__Required work__: Below this task are records; return each one exactly and omit its images.

__Data extract__:
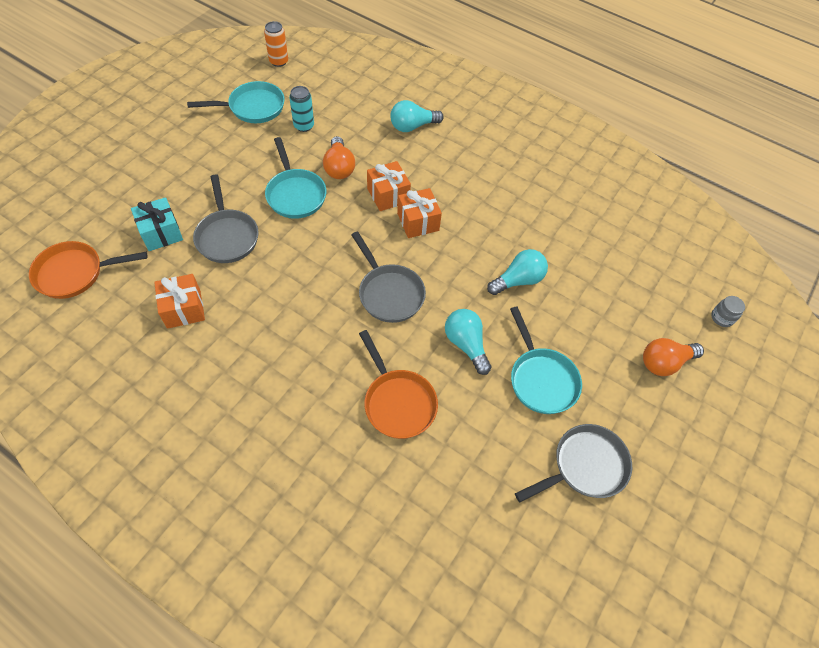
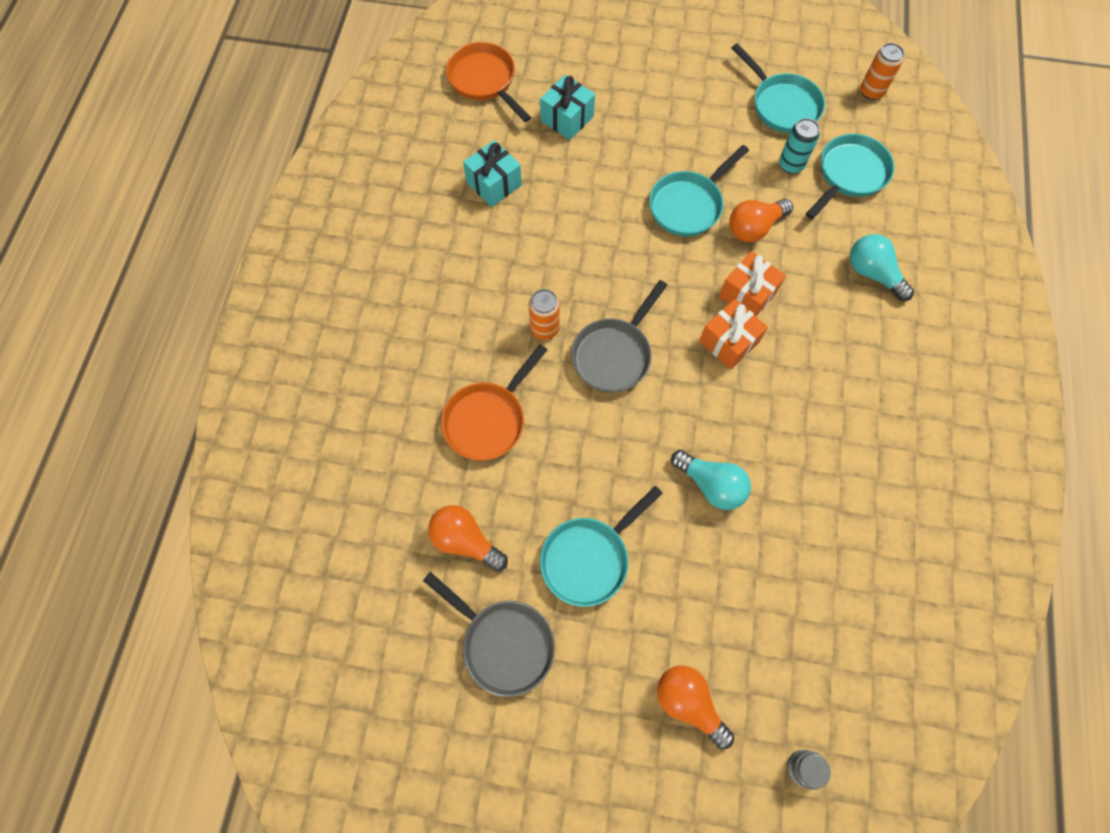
camera: 70 degrees right, 10 degrees up
(184, 309) = (494, 184): orange gift -> turquoise gift
(227, 236) = (596, 173): grey pan -> none
(333, 102) = (849, 174): none -> turquoise pan
(341, 329) = (544, 328): none -> orange can
(466, 344) = (591, 460): turquoise light bulb -> none
(492, 461) = (465, 541): none -> orange light bulb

__Solution below__:
camera: 70 degrees right, 10 degrees up
(184, 309) = (494, 184): orange gift -> turquoise gift
(227, 236) = (596, 173): grey pan -> none
(333, 102) = (849, 174): none -> turquoise pan
(341, 329) = (544, 328): none -> orange can
(466, 344) = (591, 460): turquoise light bulb -> none
(492, 461) = (465, 541): none -> orange light bulb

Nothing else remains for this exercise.